WORK INSTRUCTION:
Within the records below, find the line with "camera: 110 degrees left, 10 degrees up" and the line with "(242, 181) = (290, 226): turquoise", then reproduce exactly those two lines and all lines between them, without any picture.

Stored data entries
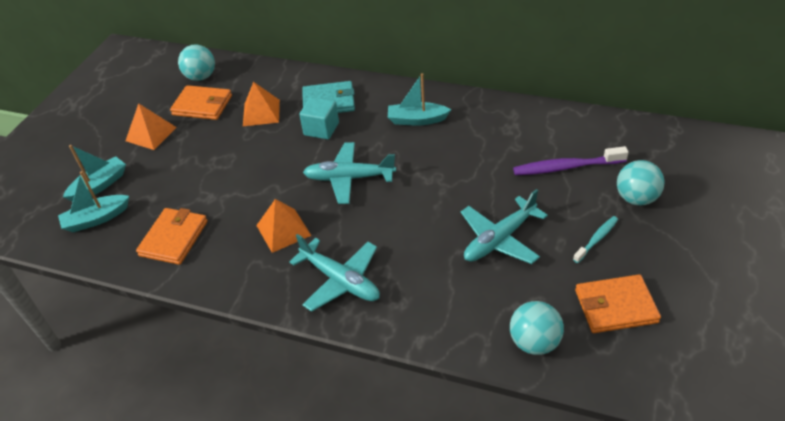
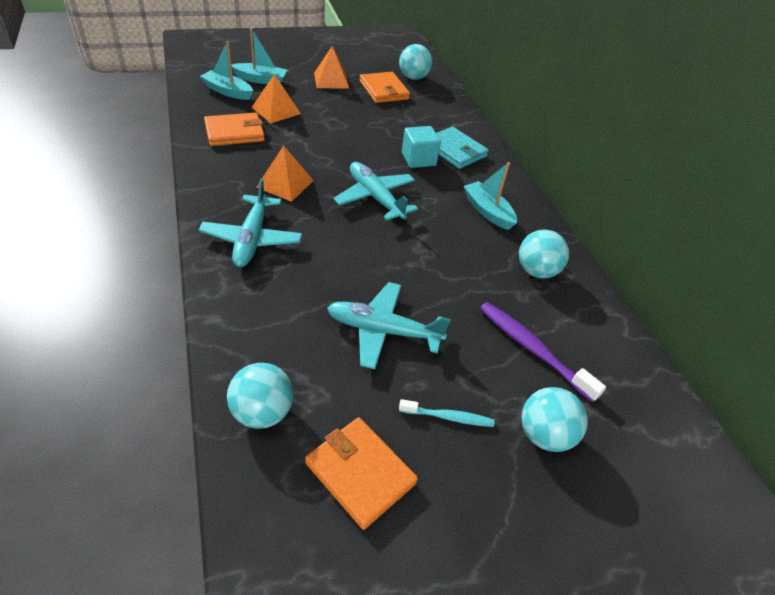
camera: 45 degrees right, 0 degrees up
(261, 112) = (405, 121): orange pyramid -> orange pyramid (276, 110)
(497, 126) = (536, 271): none -> turquoise ball

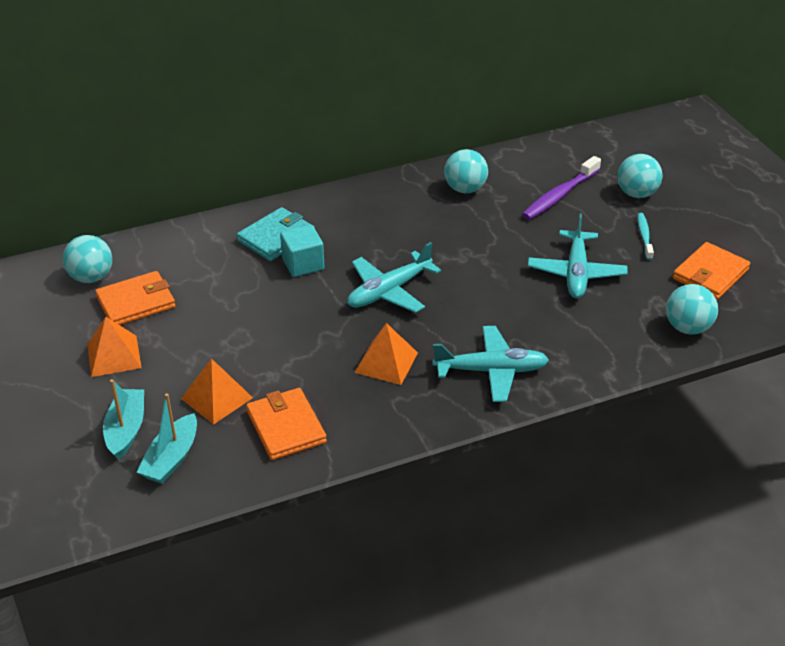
camera: 90 degrees left, 5 degrees down
(488, 211) = (386, 215): turquoise boat -> none

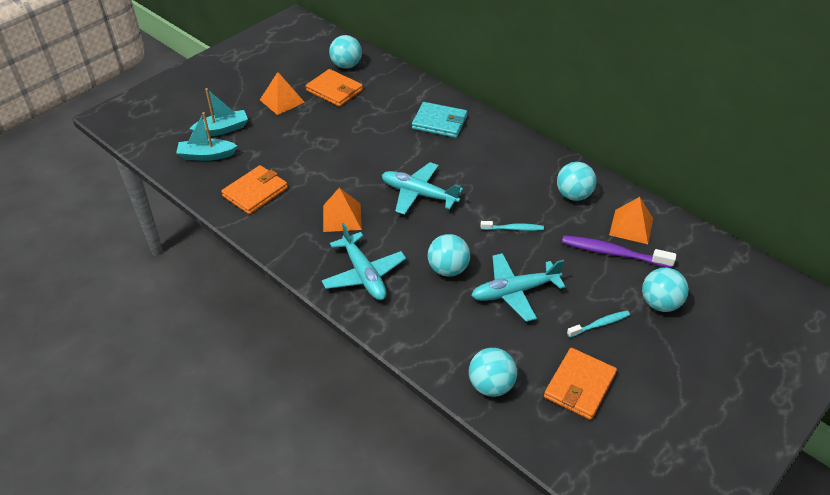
camera: 65 degrees right, 5 degrees up
(216, 398) = (267, 154): orange pyramid -> orange pyramid (631, 226)
(303, 264) = (420, 144): turquoise cube -> none
(488, 243) = (513, 229): none -> turquoise toothbrush
(519, 306) = (448, 269): none -> turquoise ball
(710, 274) = (579, 385): orange wallet -> orange wallet turned 75 degrees counterclockwise

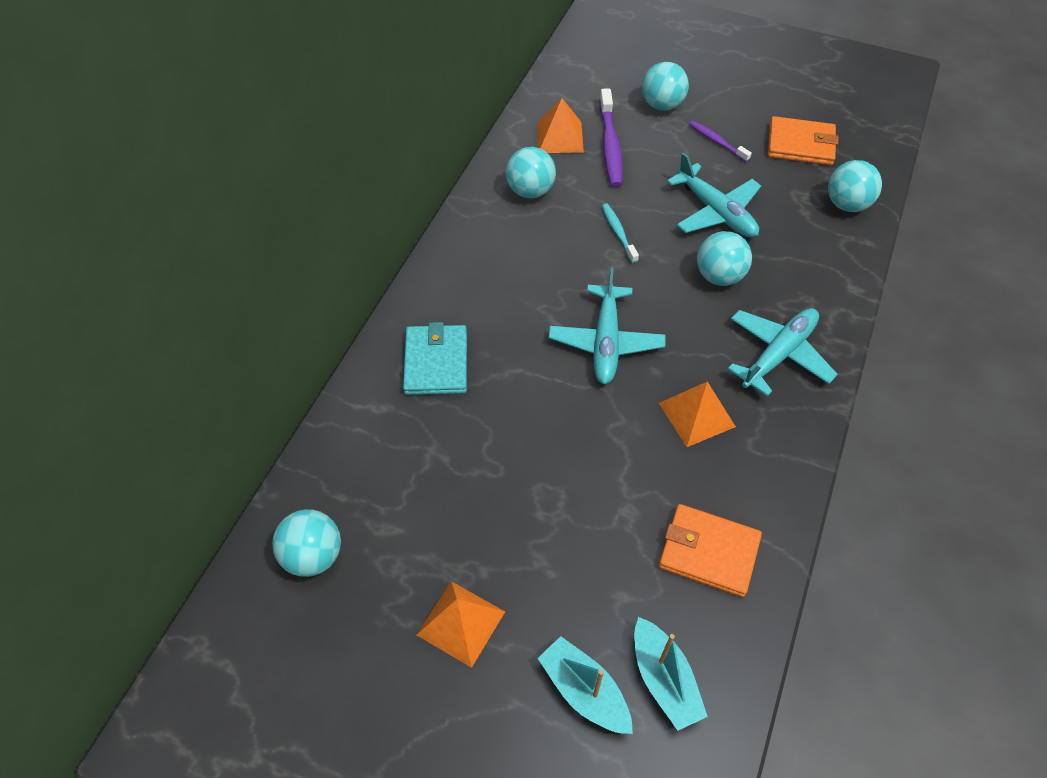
camera: 110 degrees left, 10 degrees up
(334, 90) = (399, 544): orange wallet -> none
(600, 324) = (717, 141): turquoise toothbrush -> purple toothbrush

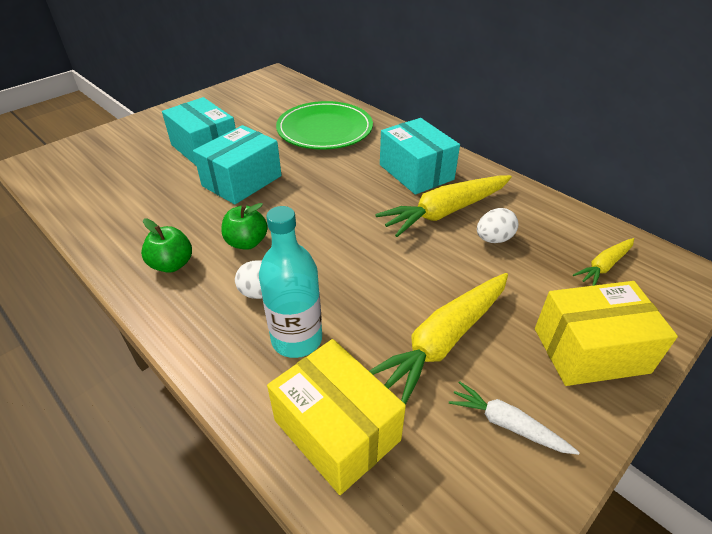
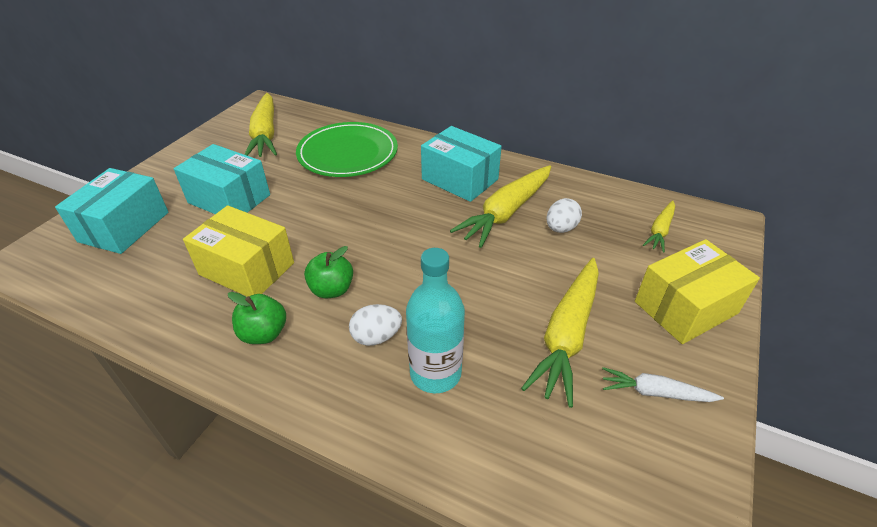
camera: 20 degrees left, 0 degrees up
(242, 181) = (290, 226): turquoise box -> turquoise box (124, 227)
(263, 101) = (265, 134): none -> yellow carrot
(337, 430) = (519, 447): yellow box -> yellow box (247, 268)

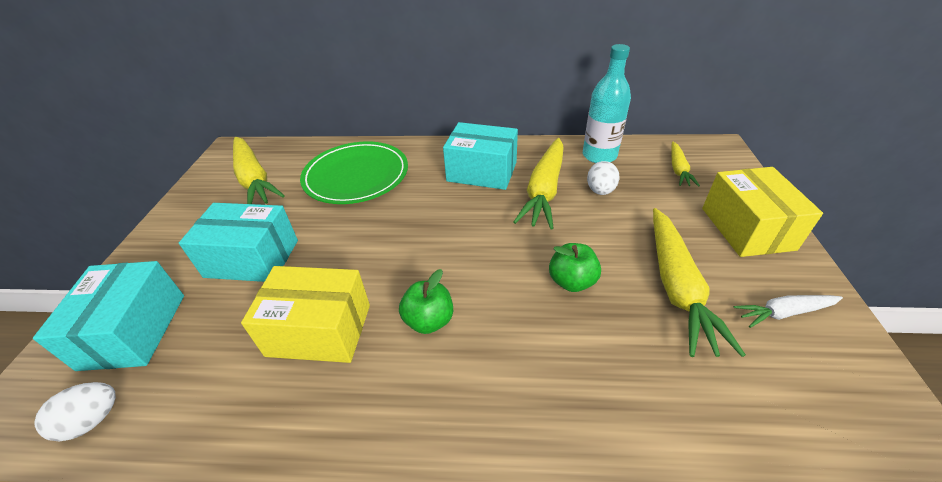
camera: 20 degrees left, 0 degrees up
(264, 333) = (385, 398): green apple -> green apple (572, 281)
(376, 337) = (508, 354): white egg -> white egg (92, 421)
(435, 373) = (591, 371): turquoise bottle -> turquoise bottle (599, 155)
(685, 307) = (747, 228): yellow box -> yellow box turned 45 degrees counterclockwise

RESULT FOR THIS TASK:
camera: 110 degrees left, 10 degrees up
(334, 90) = (399, 544): orange wallet -> none
(600, 324) = (717, 141): turquoise toothbrush -> purple toothbrush

camera: 20 degrees left, 0 degrees up
(242, 181) = (290, 226): turquoise box -> turquoise box (124, 227)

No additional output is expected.